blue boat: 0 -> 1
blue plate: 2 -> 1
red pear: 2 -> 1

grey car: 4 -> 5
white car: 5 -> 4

──────

◆ Task instructions: Restate the records above verbatim, omitting no line.

◆ Result below:
blue boat: 0 -> 1
blue plate: 2 -> 1
red pear: 2 -> 1

grey car: 4 -> 5
white car: 5 -> 4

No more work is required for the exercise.